§ Directions for this task
Take the lines below from the first through the one that contains "R3: 330 (GND, VBUS) -> 330 (VBUS, VREF)" and copy them exactly.

(Data excerpts)
■ ■ ■ ■ ■

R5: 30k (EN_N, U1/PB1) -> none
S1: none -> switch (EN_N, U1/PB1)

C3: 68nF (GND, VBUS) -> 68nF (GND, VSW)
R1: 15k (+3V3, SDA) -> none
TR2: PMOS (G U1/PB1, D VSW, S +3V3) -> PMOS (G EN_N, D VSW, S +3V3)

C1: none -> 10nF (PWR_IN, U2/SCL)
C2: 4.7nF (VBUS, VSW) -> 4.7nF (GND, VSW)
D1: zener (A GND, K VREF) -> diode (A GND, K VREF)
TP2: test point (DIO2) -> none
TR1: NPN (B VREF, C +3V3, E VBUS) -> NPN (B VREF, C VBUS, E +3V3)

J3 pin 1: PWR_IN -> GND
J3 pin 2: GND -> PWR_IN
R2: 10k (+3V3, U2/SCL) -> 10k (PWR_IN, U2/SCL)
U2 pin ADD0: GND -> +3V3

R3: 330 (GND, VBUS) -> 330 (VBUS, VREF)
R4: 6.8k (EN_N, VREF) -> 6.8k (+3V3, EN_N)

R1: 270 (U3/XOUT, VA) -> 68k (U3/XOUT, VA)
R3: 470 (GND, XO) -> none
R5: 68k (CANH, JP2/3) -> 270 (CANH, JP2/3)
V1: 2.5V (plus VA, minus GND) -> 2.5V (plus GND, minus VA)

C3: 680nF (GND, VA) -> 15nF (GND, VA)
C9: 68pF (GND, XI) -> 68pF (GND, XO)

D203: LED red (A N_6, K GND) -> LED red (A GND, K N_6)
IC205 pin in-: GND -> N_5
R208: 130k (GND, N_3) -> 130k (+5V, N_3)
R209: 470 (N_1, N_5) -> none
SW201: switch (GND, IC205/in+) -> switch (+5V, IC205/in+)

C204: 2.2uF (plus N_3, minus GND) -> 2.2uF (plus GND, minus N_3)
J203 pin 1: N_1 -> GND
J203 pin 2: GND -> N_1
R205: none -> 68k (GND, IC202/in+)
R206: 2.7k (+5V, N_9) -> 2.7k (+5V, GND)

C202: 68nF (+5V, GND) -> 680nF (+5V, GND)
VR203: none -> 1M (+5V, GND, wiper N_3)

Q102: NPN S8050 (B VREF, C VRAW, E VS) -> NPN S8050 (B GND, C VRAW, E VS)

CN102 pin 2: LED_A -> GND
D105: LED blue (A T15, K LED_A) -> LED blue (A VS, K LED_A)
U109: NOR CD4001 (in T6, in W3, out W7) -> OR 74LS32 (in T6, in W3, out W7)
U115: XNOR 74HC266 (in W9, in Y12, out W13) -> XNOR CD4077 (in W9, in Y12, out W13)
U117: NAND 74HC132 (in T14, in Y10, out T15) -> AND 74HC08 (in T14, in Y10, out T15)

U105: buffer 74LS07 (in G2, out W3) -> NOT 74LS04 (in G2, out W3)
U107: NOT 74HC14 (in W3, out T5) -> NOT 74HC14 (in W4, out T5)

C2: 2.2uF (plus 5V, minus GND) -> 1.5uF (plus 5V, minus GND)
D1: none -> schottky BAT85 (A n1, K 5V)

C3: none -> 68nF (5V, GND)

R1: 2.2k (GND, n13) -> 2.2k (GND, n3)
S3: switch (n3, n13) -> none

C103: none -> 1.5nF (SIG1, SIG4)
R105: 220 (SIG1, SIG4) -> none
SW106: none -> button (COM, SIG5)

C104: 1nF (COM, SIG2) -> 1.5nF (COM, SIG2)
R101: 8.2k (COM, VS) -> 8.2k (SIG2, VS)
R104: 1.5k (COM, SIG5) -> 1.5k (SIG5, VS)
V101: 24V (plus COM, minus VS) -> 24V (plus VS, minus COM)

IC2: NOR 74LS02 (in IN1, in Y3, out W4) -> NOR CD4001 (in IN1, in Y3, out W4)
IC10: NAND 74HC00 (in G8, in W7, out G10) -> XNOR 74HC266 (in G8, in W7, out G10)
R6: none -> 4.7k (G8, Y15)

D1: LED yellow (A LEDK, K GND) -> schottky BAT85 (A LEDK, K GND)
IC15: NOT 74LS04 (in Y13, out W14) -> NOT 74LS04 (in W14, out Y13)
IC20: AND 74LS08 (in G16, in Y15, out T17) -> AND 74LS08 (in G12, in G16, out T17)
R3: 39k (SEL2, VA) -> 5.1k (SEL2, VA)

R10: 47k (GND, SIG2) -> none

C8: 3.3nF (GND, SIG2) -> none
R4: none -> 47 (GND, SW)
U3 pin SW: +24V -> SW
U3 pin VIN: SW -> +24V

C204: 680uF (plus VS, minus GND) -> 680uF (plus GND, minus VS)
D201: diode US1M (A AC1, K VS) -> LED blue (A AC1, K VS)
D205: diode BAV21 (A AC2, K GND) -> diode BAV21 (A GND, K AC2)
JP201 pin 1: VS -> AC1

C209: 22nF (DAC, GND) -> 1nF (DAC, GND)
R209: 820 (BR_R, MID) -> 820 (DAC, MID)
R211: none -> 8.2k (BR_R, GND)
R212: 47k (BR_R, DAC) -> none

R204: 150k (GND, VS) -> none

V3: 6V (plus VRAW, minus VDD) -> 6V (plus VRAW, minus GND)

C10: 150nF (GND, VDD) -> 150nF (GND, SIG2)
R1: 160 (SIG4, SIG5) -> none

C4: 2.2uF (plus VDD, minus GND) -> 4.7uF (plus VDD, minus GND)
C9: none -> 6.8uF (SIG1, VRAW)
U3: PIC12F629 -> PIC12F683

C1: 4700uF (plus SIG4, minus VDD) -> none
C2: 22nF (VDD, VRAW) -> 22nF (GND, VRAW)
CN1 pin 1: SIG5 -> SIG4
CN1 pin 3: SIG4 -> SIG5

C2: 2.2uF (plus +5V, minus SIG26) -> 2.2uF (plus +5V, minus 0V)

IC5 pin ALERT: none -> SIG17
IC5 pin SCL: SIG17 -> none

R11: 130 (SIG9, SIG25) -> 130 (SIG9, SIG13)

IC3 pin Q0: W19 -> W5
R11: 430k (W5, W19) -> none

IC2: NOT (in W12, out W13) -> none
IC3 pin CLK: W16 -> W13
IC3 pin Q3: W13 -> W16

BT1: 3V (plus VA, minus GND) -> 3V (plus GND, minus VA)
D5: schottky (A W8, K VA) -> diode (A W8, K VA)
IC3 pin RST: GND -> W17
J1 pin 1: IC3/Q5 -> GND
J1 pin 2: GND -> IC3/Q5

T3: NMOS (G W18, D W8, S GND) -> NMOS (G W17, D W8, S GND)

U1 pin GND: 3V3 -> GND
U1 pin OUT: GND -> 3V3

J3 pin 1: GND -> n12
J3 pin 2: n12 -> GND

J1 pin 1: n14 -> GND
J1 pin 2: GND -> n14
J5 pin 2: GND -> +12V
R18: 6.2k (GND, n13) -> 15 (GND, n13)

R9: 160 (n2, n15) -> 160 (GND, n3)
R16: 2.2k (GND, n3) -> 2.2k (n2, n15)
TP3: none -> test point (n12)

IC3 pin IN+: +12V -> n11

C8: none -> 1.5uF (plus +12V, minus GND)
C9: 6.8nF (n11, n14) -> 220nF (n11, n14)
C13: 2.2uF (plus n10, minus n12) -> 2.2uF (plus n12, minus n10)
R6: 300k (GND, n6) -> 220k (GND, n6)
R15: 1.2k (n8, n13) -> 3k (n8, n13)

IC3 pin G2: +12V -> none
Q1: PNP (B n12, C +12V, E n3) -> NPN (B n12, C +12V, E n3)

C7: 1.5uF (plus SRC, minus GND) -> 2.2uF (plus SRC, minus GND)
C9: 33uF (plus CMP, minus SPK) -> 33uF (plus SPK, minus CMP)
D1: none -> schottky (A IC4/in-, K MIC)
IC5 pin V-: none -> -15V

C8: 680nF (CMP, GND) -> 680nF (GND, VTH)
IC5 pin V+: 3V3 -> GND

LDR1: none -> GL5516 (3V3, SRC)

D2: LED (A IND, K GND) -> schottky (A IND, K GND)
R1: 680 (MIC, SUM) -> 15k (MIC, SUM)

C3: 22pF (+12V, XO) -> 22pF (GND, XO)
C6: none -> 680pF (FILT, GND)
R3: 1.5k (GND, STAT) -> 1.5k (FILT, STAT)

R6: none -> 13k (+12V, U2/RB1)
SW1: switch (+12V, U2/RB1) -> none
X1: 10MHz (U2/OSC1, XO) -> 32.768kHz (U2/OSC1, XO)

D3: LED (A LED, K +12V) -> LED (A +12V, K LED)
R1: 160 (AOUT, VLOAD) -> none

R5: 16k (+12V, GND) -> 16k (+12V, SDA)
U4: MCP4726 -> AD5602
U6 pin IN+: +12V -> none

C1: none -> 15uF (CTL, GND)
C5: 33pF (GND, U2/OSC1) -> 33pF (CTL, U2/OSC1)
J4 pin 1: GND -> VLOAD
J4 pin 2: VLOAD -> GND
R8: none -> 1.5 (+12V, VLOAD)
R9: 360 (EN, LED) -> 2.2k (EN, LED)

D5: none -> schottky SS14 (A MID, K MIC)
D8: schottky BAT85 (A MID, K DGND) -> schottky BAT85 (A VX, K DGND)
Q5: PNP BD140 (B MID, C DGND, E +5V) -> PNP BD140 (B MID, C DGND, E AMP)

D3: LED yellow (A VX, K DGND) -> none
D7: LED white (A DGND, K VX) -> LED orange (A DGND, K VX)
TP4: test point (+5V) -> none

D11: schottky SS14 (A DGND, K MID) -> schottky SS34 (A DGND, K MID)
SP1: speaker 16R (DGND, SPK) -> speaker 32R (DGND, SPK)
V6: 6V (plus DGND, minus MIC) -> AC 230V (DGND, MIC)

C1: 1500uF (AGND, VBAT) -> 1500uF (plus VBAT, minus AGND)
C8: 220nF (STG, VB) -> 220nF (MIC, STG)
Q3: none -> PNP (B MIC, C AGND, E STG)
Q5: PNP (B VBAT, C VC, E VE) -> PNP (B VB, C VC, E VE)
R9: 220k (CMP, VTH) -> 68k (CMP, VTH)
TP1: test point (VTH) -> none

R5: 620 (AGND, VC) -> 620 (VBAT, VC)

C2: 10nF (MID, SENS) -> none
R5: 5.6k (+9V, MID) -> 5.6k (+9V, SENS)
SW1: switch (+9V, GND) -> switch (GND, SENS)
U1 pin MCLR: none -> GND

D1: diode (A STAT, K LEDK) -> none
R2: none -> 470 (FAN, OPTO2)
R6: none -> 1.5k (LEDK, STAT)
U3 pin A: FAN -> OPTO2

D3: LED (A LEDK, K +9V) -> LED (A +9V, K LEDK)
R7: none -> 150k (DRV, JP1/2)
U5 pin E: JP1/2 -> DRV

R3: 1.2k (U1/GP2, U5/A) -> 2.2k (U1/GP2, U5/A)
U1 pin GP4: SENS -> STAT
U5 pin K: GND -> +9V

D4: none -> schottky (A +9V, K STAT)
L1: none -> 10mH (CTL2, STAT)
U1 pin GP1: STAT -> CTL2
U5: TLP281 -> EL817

■ ■ ■ ■ ■

§ Answer space
R5: 30k (EN_N, U1/PB1) -> none
S1: none -> switch (EN_N, U1/PB1)

C3: 68nF (GND, VBUS) -> 68nF (GND, VSW)
R1: 15k (+3V3, SDA) -> none
TR2: PMOS (G U1/PB1, D VSW, S +3V3) -> PMOS (G EN_N, D VSW, S +3V3)

C1: none -> 10nF (PWR_IN, U2/SCL)
C2: 4.7nF (VBUS, VSW) -> 4.7nF (GND, VSW)
D1: zener (A GND, K VREF) -> diode (A GND, K VREF)
TP2: test point (DIO2) -> none
TR1: NPN (B VREF, C +3V3, E VBUS) -> NPN (B VREF, C VBUS, E +3V3)

J3 pin 1: PWR_IN -> GND
J3 pin 2: GND -> PWR_IN
R2: 10k (+3V3, U2/SCL) -> 10k (PWR_IN, U2/SCL)
U2 pin ADD0: GND -> +3V3

R3: 330 (GND, VBUS) -> 330 (VBUS, VREF)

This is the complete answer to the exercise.